Extract each line from the entries below that has the string "orange" in it.

Source data
################

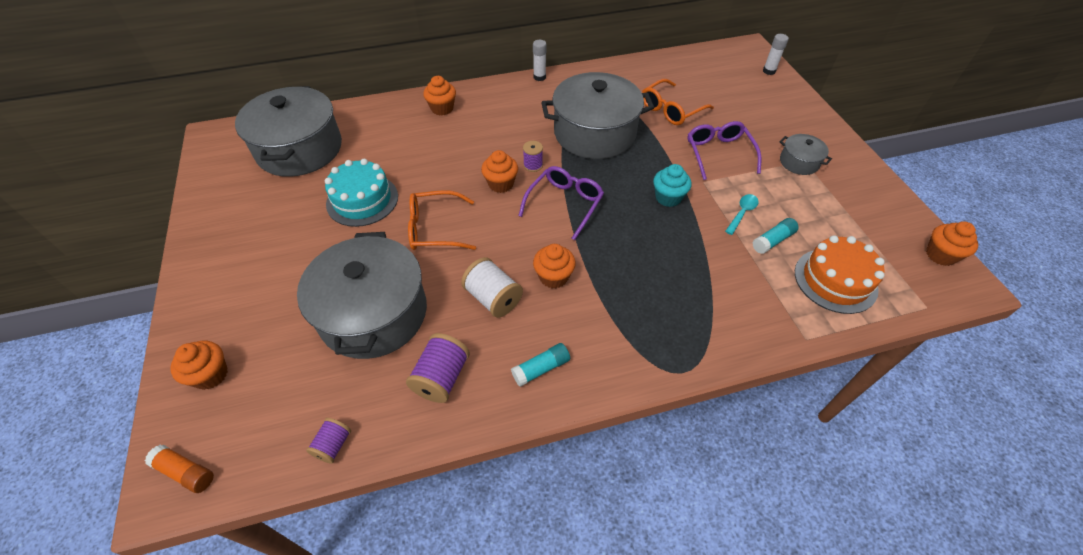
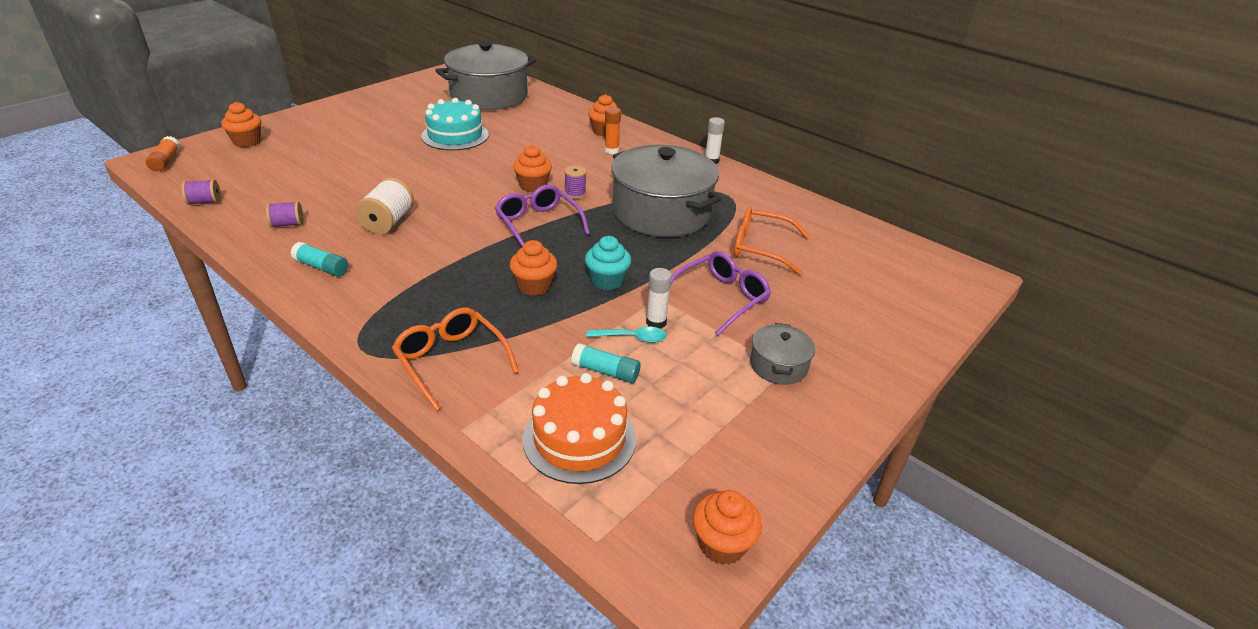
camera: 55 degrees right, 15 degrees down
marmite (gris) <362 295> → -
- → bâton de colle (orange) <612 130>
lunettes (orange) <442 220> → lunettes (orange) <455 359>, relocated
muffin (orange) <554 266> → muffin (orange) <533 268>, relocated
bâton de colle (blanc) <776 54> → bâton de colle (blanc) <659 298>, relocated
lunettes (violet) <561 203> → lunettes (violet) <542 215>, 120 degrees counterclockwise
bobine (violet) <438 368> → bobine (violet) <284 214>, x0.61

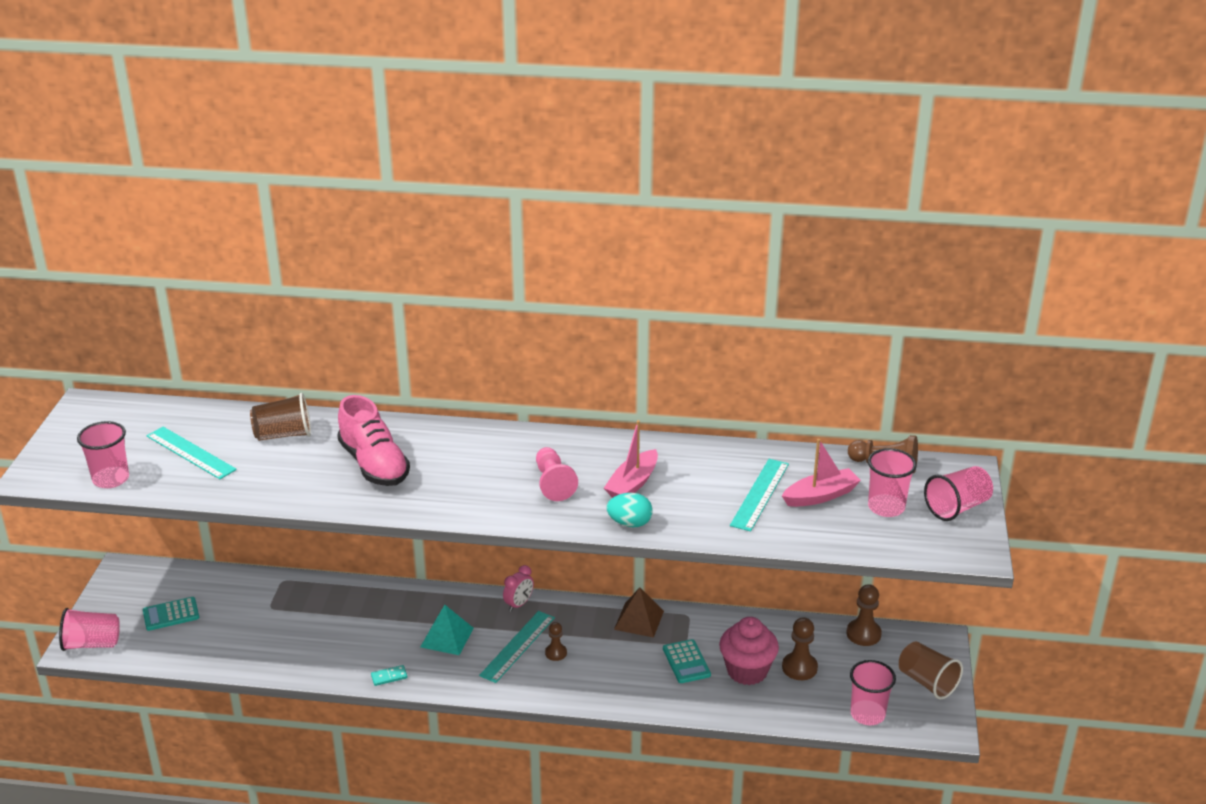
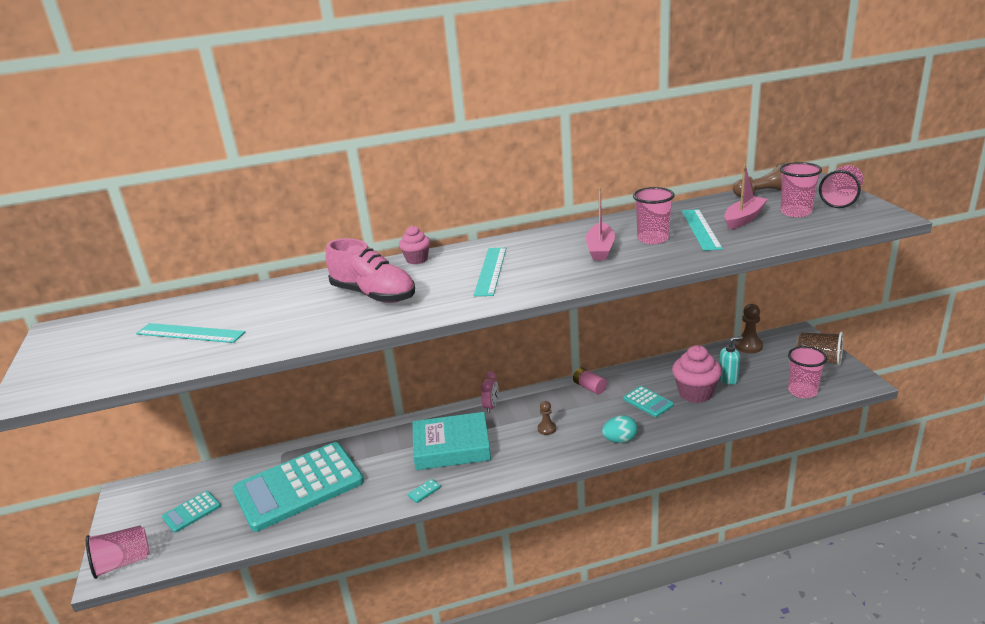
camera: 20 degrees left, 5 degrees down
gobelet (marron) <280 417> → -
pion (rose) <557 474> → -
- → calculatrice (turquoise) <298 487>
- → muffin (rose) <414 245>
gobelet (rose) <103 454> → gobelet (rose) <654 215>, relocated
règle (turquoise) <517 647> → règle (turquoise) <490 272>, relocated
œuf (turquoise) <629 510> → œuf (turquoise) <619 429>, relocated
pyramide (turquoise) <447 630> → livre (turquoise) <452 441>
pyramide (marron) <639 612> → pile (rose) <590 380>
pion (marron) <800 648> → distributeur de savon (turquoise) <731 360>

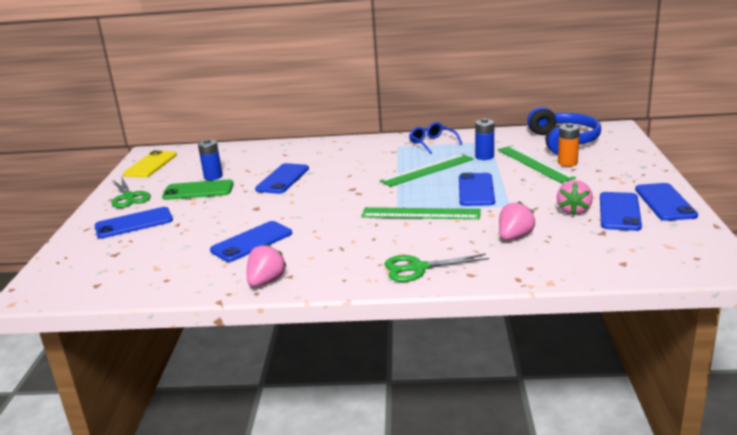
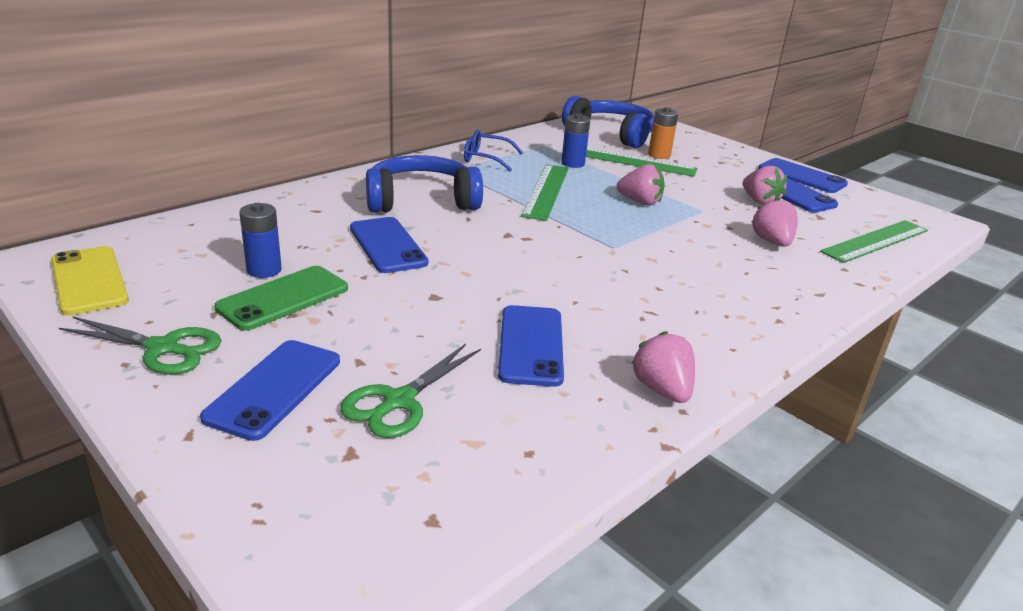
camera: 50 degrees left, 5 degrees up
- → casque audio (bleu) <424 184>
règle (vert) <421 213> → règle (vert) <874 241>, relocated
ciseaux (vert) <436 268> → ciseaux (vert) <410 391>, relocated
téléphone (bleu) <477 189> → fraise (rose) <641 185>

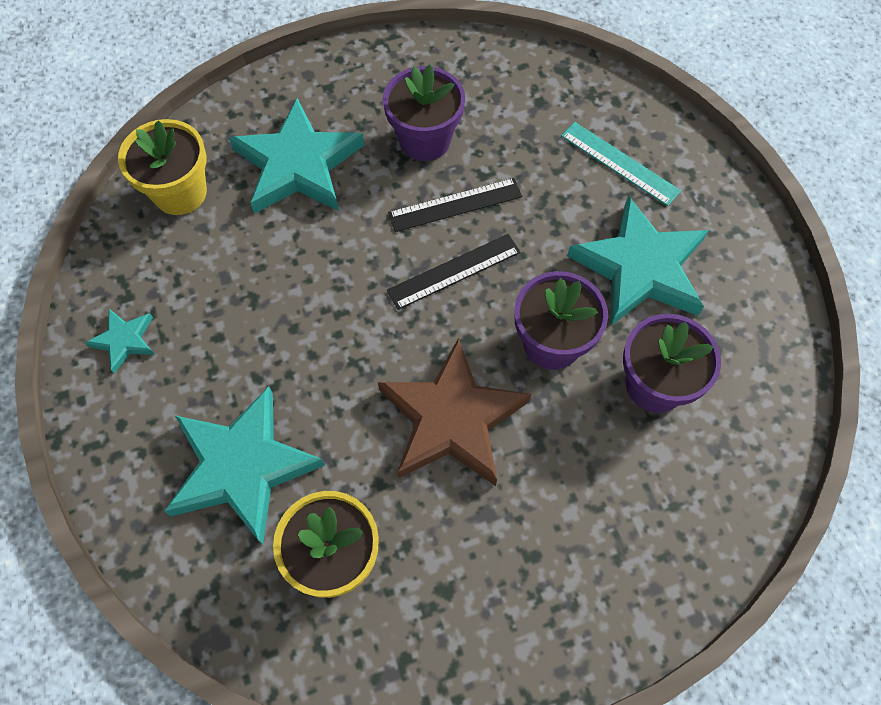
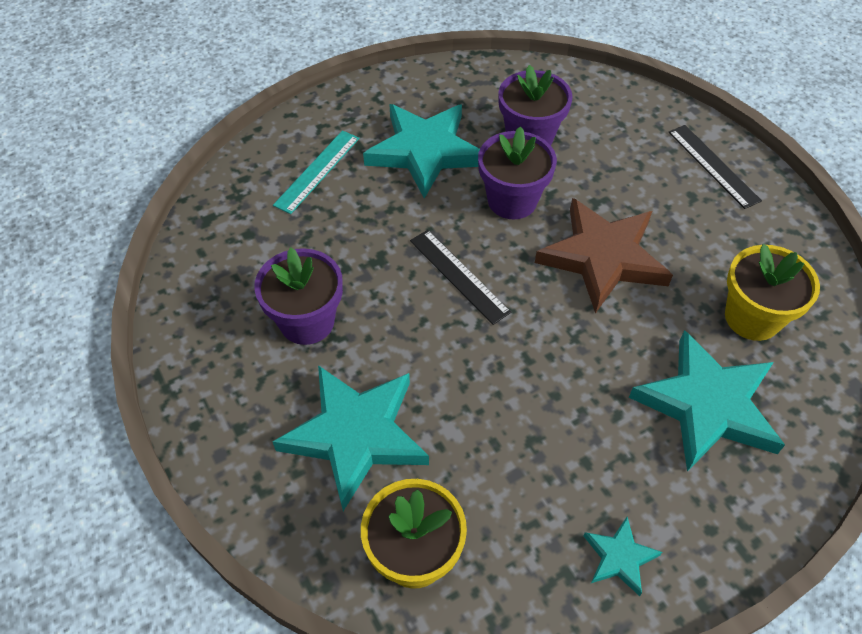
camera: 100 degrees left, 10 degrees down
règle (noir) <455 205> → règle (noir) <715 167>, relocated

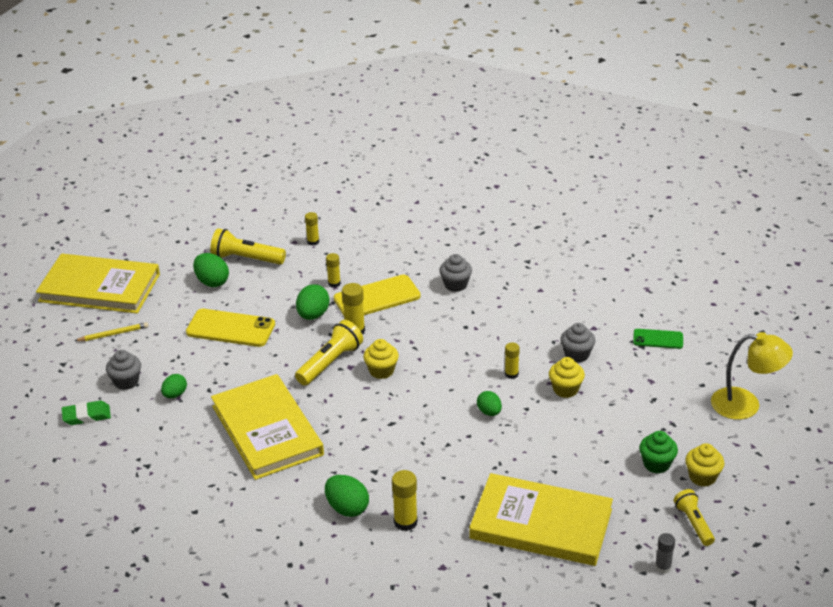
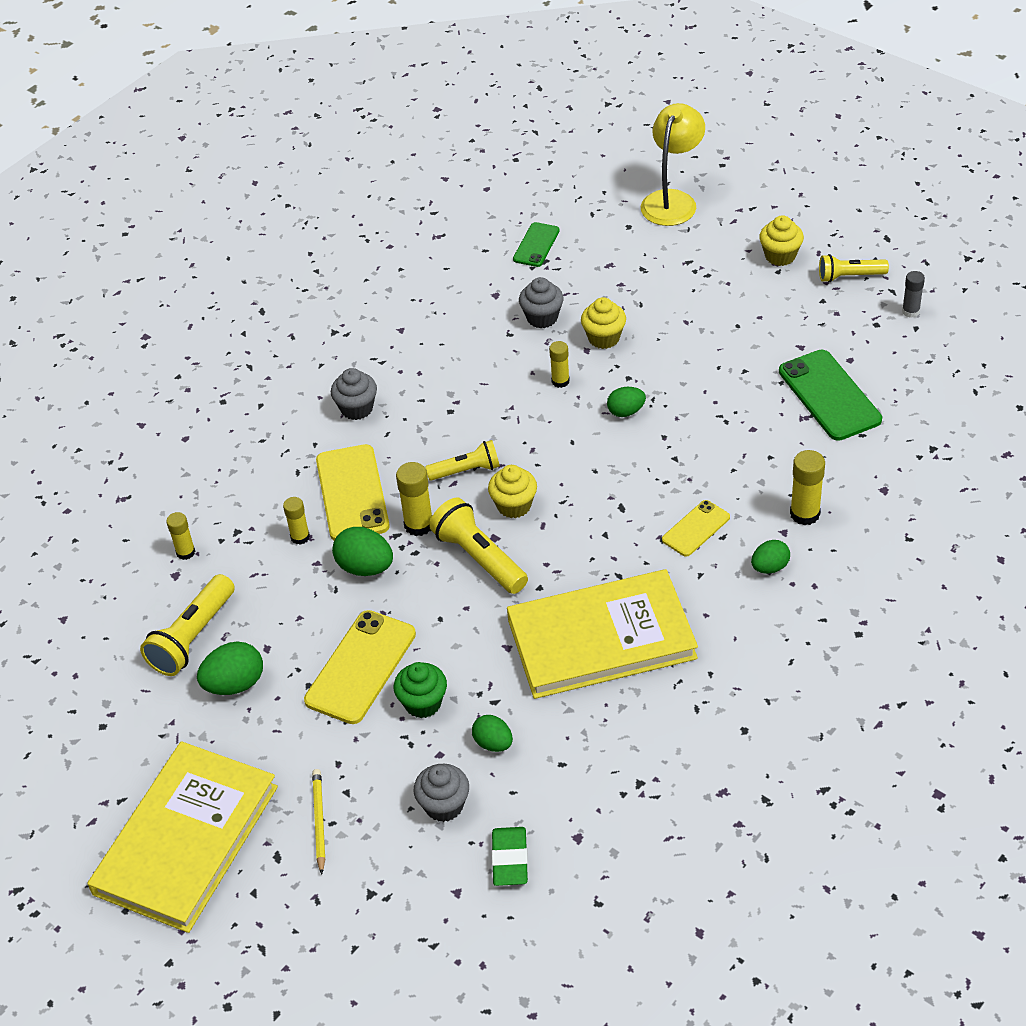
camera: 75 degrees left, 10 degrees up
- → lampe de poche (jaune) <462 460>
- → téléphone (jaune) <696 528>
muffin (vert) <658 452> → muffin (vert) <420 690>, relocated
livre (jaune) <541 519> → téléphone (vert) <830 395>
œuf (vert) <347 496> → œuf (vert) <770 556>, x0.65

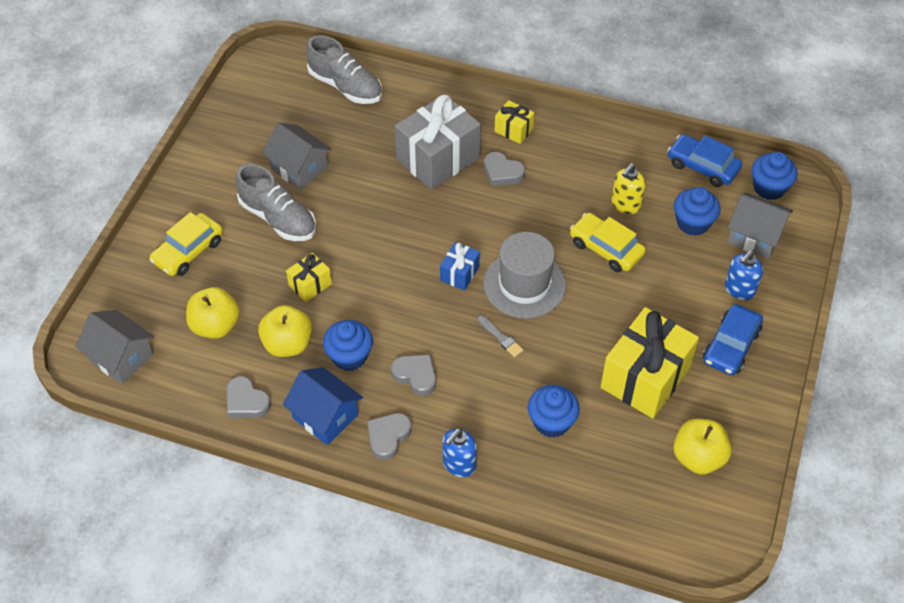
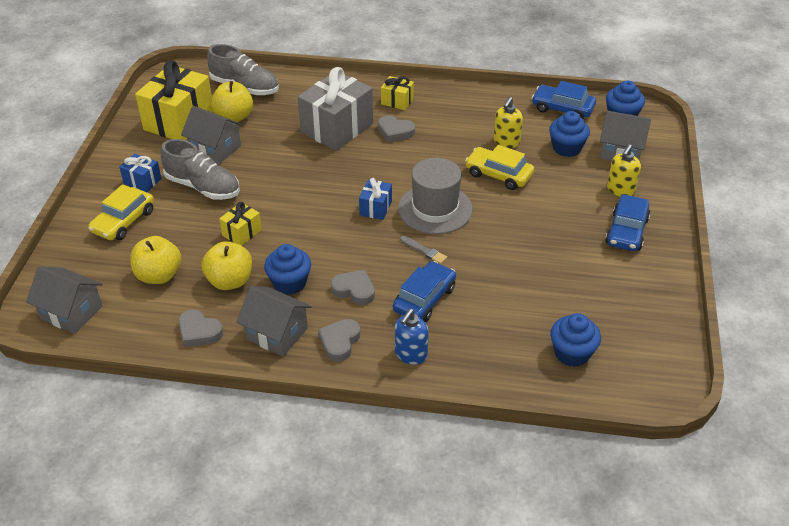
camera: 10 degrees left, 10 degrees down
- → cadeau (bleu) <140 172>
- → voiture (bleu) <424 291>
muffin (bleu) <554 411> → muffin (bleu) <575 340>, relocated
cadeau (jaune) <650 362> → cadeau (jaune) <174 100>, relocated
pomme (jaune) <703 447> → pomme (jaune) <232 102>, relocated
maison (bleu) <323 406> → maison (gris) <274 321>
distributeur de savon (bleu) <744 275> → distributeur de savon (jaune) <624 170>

################

Solution:
- → bâton de colle (orange) <612 130>
lunettes (orange) <442 220> → lunettes (orange) <455 359>, relocated
muffin (orange) <554 266> → muffin (orange) <533 268>, relocated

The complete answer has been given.